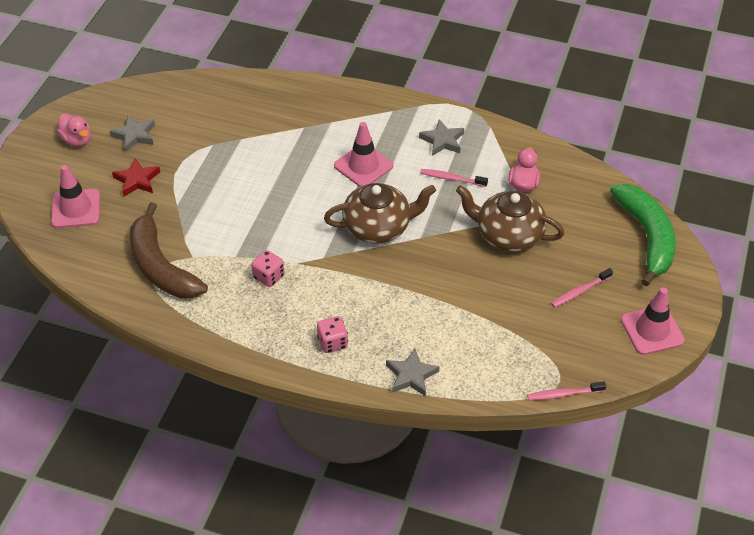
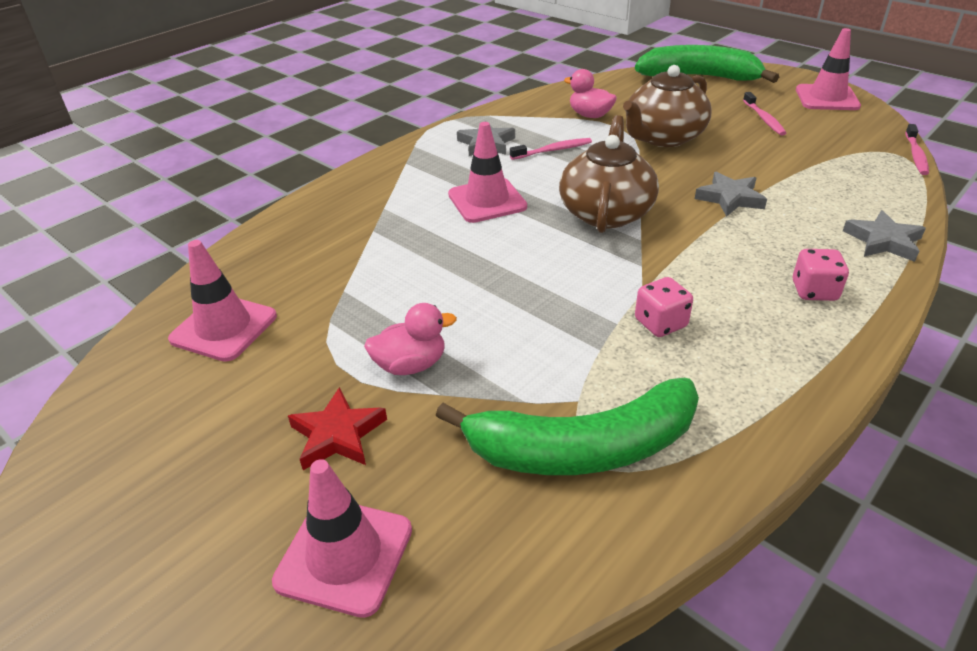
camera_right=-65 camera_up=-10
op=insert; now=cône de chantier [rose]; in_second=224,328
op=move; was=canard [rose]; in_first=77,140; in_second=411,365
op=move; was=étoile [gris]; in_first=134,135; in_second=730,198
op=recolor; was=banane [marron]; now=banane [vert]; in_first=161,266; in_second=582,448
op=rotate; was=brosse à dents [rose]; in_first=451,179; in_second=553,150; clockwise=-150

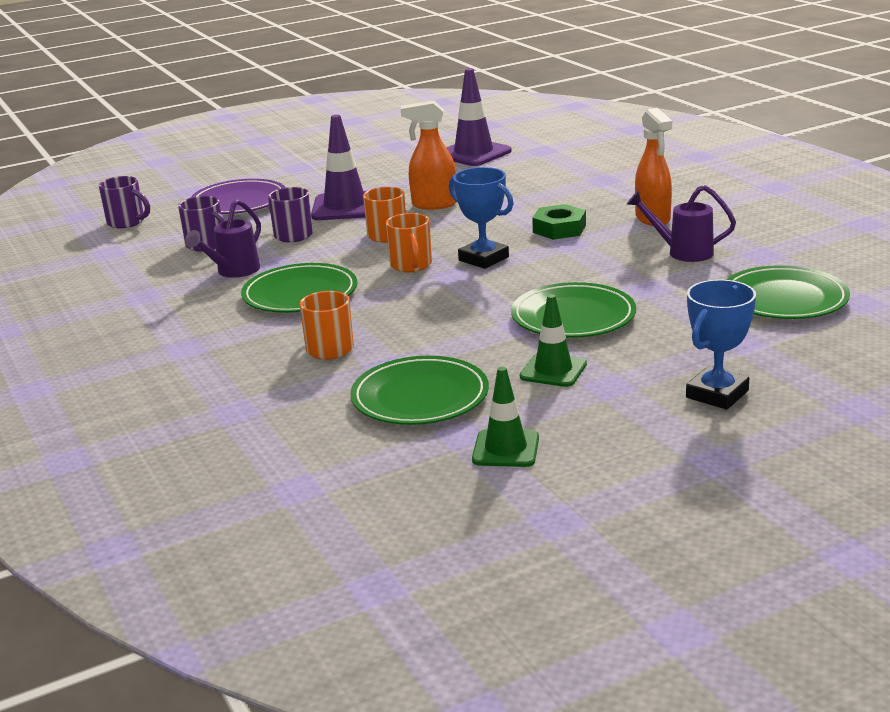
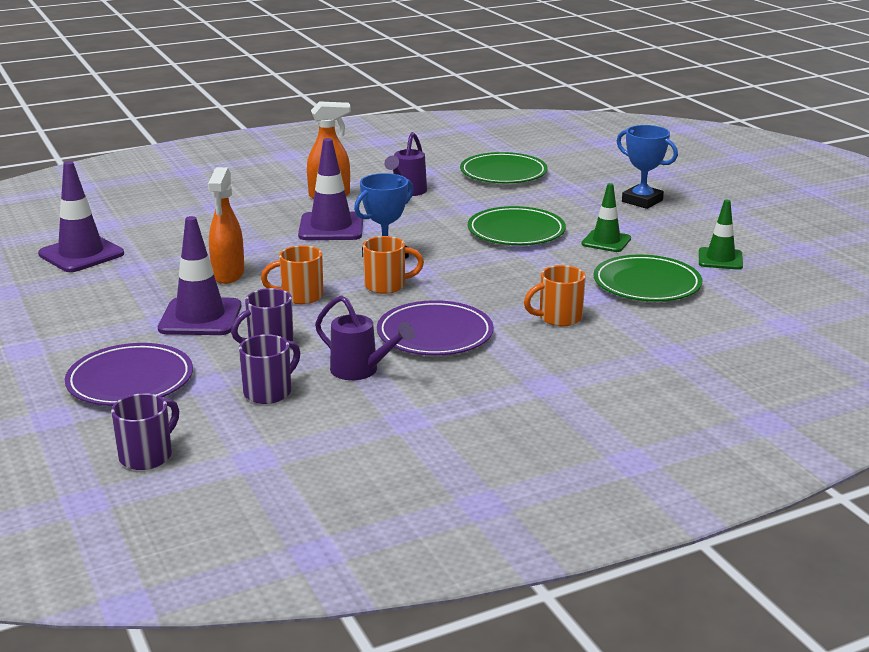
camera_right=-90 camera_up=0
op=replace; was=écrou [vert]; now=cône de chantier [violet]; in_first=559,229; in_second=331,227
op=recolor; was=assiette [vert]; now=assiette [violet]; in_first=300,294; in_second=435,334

++++++++++++++++++++

Work task: In your copy of the records above, include every line exactly but no pictures.

Answer space:
camera_right=-65 camera_up=-10
op=insert; now=cône de chantier [rose]; in_second=224,328
op=move; was=canard [rose]; in_first=77,140; in_second=411,365
op=move; was=étoile [gris]; in_first=134,135; in_second=730,198
op=recolor; was=banane [marron]; now=banane [vert]; in_first=161,266; in_second=582,448
op=rotate; was=brosse à dents [rose]; in_first=451,179; in_second=553,150; clockwise=-150

camera_right=-90 camera_up=0
op=replace; was=écrou [vert]; now=cône de chantier [violet]; in_first=559,229; in_second=331,227
op=recolor; was=assiette [vert]; now=assiette [violet]; in_first=300,294; in_second=435,334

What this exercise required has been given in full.